Assignment :: Report each line of the entries below that includes "diamond".

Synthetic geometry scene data
§ §

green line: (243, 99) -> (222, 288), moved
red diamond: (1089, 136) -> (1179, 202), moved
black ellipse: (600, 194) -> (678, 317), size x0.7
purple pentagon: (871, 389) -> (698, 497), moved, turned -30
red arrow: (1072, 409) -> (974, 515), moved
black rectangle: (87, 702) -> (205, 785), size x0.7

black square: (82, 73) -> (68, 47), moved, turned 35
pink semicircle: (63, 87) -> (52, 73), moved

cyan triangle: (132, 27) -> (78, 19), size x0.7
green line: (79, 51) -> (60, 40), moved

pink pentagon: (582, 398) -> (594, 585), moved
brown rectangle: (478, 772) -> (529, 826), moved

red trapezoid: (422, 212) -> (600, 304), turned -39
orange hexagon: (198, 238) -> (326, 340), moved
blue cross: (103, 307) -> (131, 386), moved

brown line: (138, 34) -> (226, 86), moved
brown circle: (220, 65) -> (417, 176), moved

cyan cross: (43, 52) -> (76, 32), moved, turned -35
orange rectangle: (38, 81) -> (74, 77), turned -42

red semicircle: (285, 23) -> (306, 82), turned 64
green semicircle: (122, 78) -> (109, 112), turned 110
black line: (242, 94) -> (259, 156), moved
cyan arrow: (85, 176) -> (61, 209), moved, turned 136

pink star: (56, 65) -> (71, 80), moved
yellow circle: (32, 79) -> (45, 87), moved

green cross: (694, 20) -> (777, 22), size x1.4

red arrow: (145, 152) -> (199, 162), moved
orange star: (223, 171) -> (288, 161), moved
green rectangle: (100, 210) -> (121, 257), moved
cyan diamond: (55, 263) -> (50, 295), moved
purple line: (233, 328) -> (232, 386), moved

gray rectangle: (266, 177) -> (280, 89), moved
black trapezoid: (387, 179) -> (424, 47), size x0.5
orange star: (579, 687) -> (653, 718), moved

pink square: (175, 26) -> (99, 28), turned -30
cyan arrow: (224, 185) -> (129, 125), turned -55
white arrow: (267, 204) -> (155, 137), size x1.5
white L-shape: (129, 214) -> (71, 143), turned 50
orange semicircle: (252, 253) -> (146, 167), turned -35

§ §

Answer ::
red diamond: (1089, 136) -> (1179, 202), moved
cyan diamond: (55, 263) -> (50, 295), moved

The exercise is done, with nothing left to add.